A faithful copy of the whole listing is required.

##########

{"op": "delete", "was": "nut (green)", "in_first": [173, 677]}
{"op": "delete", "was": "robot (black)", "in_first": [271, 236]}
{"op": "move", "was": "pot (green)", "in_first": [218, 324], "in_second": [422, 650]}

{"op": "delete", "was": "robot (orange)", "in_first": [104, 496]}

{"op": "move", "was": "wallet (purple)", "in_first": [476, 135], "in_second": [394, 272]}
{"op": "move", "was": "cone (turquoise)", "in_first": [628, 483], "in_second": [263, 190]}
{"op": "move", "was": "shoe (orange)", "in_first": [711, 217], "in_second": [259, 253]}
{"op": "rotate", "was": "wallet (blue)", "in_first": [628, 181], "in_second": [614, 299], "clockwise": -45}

##########

**SOLUTION TO THE EXERCISE:**
{"op": "delete", "was": "nut (green)", "in_first": [173, 677]}
{"op": "delete", "was": "robot (black)", "in_first": [271, 236]}
{"op": "move", "was": "pot (green)", "in_first": [218, 324], "in_second": [422, 650]}

{"op": "delete", "was": "robot (orange)", "in_first": [104, 496]}

{"op": "move", "was": "wallet (purple)", "in_first": [476, 135], "in_second": [394, 272]}
{"op": "move", "was": "cone (turquoise)", "in_first": [628, 483], "in_second": [263, 190]}
{"op": "move", "was": "shoe (orange)", "in_first": [711, 217], "in_second": [259, 253]}
{"op": "rotate", "was": "wallet (blue)", "in_first": [628, 181], "in_second": [614, 299], "clockwise": -45}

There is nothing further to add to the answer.